## EXERCISE OBJECTIVE:
Set down exactly the lines below between the line holding "turquoise house [153,393,209,462]" and the line holding "none -> orange spinning top [436,445,494,509]", inclusive; no other line belongs in the answer.

## DATASET:
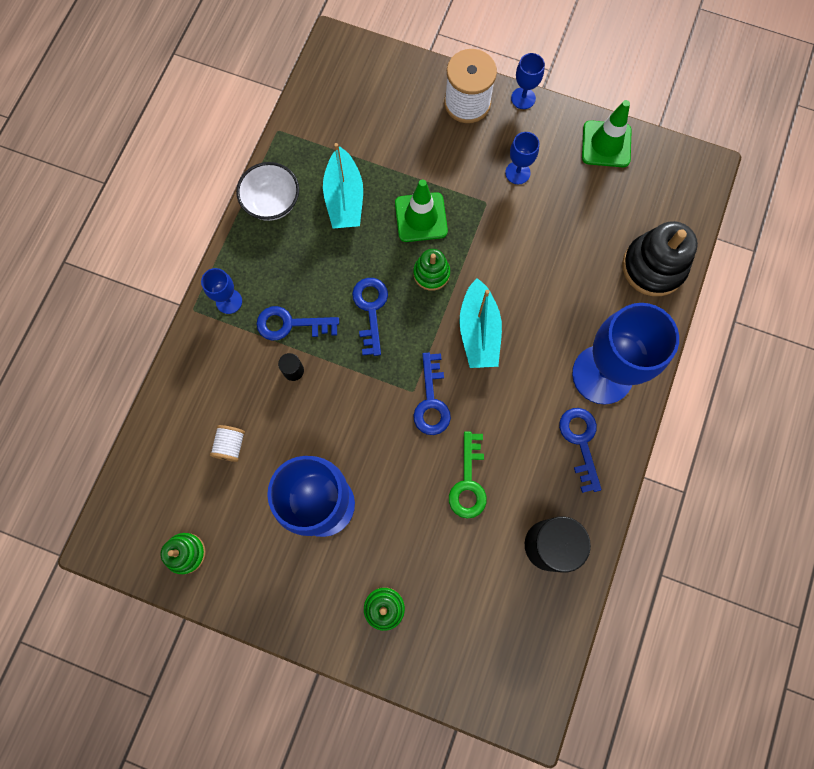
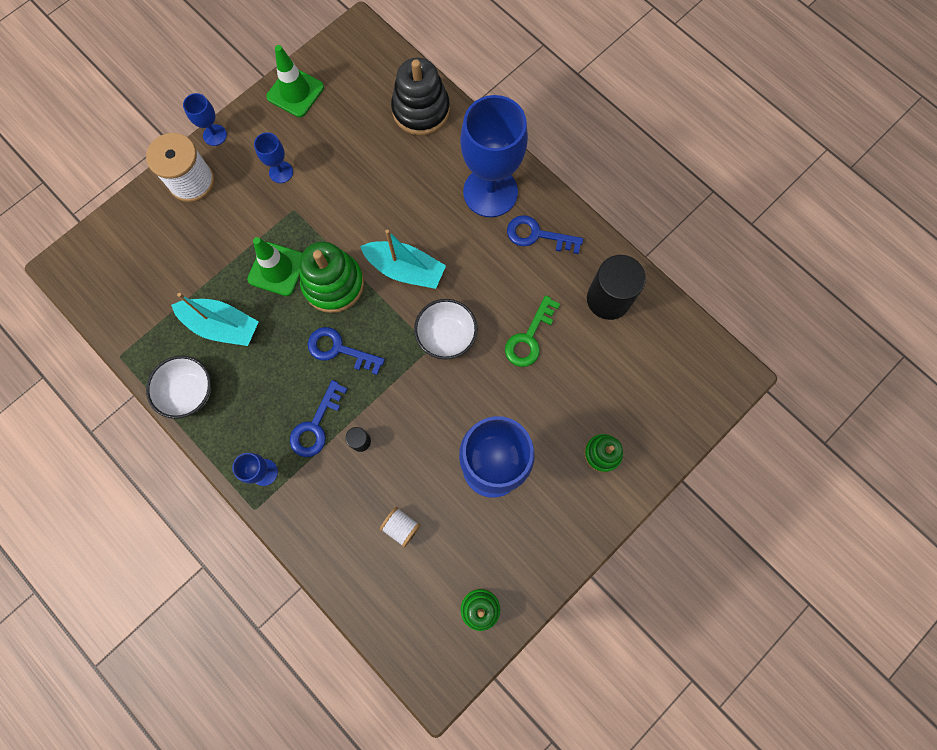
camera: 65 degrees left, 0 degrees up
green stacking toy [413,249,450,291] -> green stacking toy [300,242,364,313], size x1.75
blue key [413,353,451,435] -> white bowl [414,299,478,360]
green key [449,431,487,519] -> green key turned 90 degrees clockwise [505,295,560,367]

---

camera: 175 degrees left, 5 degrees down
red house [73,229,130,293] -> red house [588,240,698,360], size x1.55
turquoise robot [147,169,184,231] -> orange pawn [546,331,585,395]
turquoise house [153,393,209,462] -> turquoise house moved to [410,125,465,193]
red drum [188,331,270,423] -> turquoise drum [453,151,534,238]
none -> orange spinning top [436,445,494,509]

## OUTPUT FOR THIS EXERCISE:
turquoise house [153,393,209,462] -> turquoise house moved to [410,125,465,193]
red drum [188,331,270,423] -> turquoise drum [453,151,534,238]
none -> orange spinning top [436,445,494,509]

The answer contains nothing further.